REQUIRED ACTION - Only the lines that hold the word "cobalt" are wanted from this listing.

GIVEN RECORDS -
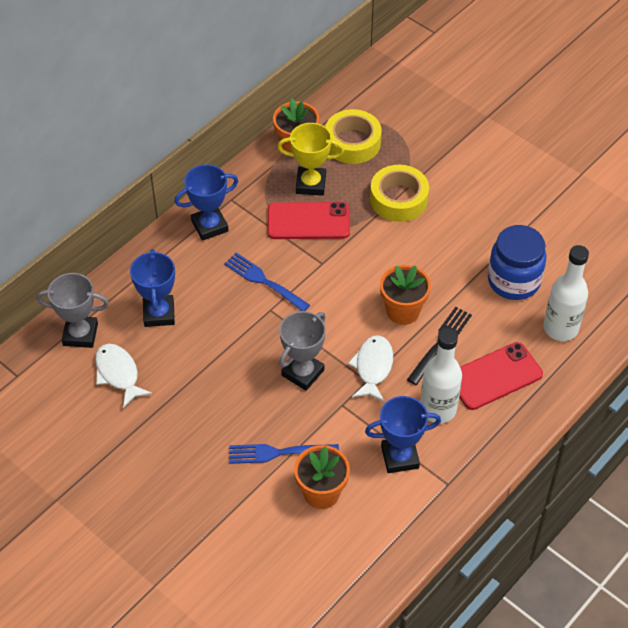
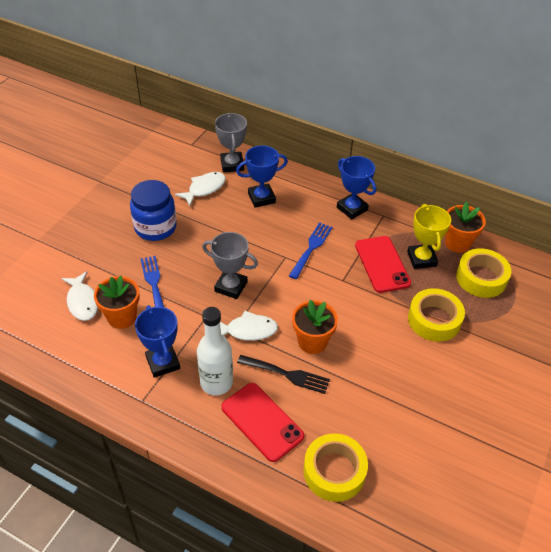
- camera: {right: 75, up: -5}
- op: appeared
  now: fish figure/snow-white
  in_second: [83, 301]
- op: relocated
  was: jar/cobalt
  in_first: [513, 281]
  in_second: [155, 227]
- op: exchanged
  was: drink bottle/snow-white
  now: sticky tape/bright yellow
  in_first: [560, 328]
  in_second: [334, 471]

==

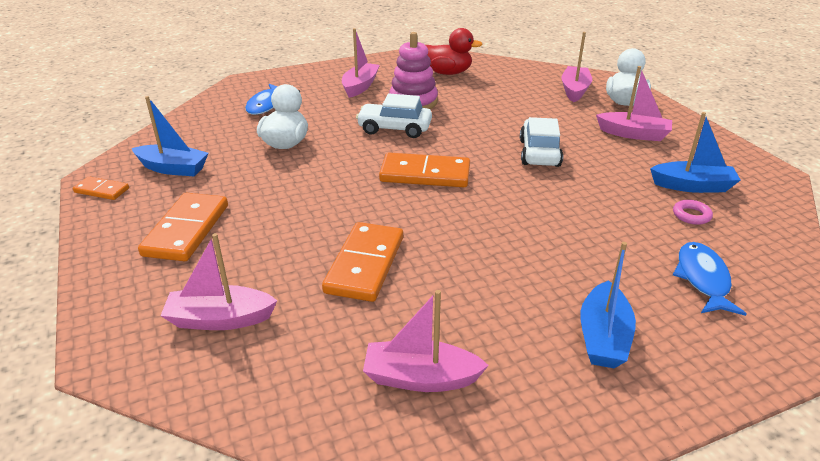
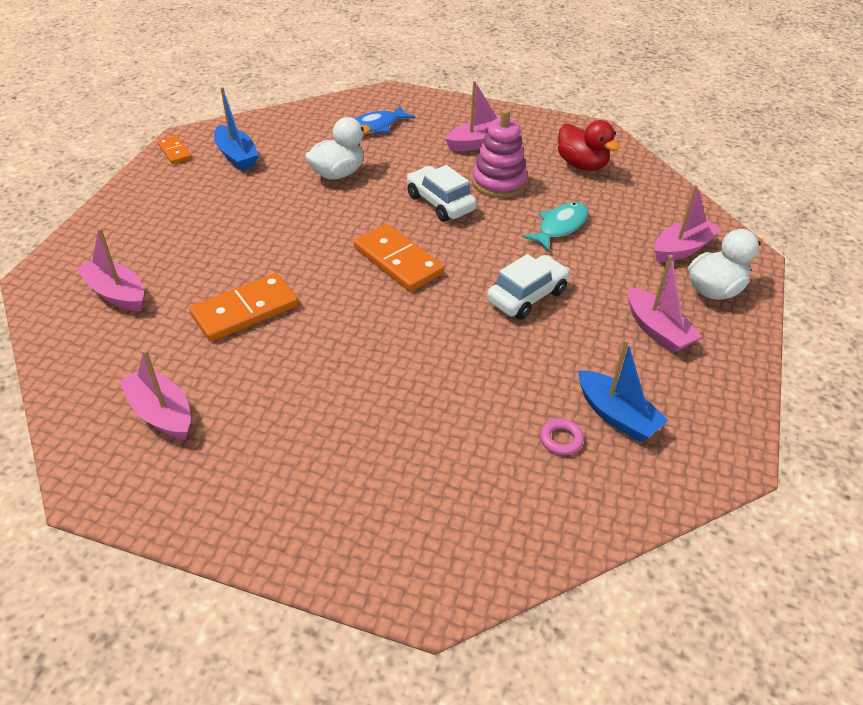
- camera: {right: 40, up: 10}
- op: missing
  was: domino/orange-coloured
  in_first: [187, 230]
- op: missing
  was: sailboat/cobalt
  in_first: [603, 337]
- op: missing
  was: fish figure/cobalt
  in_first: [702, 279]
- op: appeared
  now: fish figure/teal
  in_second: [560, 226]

REPLY TO THE TASK -
  was: jar/cobalt
  was: sailboat/cobalt
  was: fish figure/cobalt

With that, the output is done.